*** Opening of Information ***

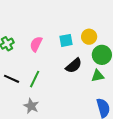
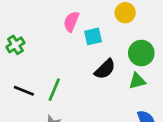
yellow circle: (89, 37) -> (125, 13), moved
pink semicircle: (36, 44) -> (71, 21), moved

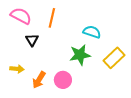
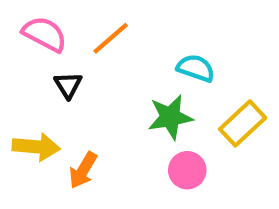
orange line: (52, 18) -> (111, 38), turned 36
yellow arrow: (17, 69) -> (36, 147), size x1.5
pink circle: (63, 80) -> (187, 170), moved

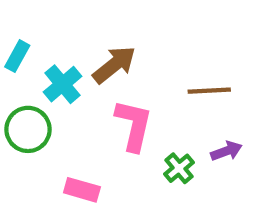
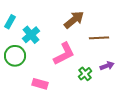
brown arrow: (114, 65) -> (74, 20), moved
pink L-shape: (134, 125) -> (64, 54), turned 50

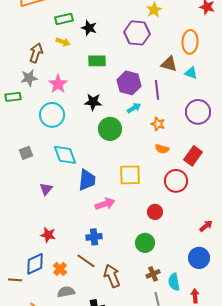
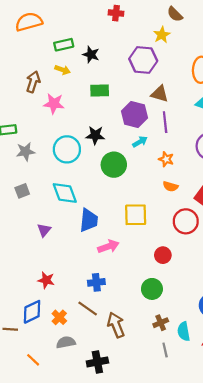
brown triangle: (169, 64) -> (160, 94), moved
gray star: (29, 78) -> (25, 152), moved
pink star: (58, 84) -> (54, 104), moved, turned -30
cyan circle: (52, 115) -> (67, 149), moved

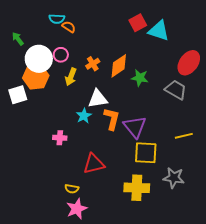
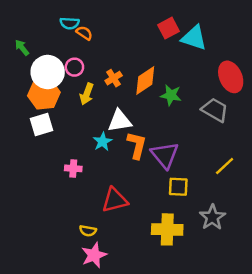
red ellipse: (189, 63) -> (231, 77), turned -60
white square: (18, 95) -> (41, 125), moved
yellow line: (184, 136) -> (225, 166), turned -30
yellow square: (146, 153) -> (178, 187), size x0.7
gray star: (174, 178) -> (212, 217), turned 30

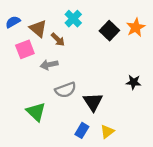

*** Close of Information ***
*** Opening of Information ***

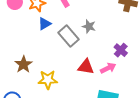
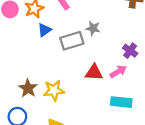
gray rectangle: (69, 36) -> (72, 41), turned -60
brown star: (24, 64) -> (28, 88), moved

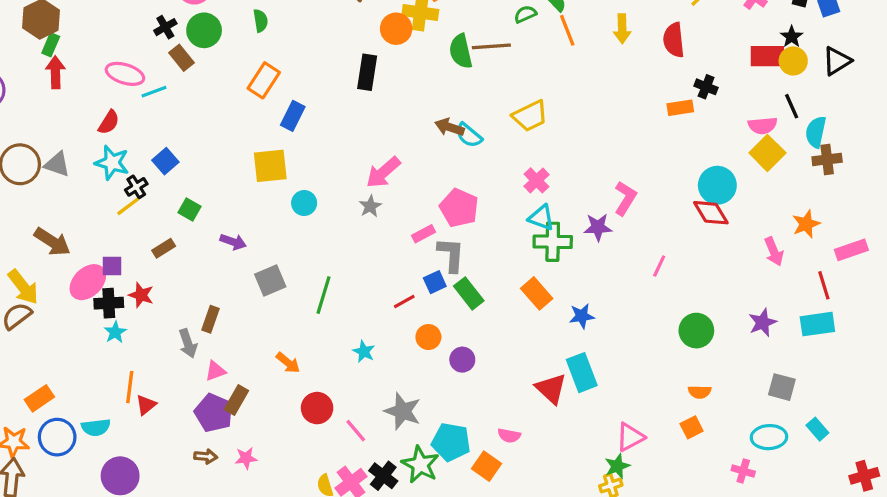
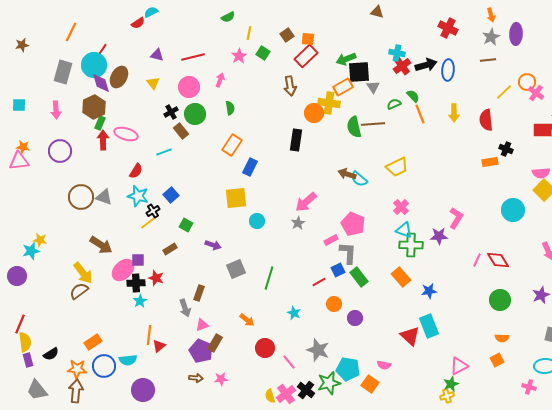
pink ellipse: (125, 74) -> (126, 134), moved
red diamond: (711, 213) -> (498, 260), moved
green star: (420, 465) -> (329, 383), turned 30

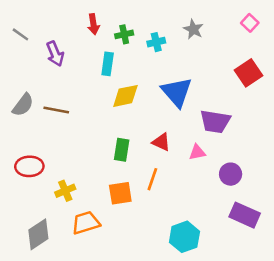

*** Close of Information ***

◆ What the exercise asks: Say how many lines above hold the word "size", giving only the count.

◆ Solution: 2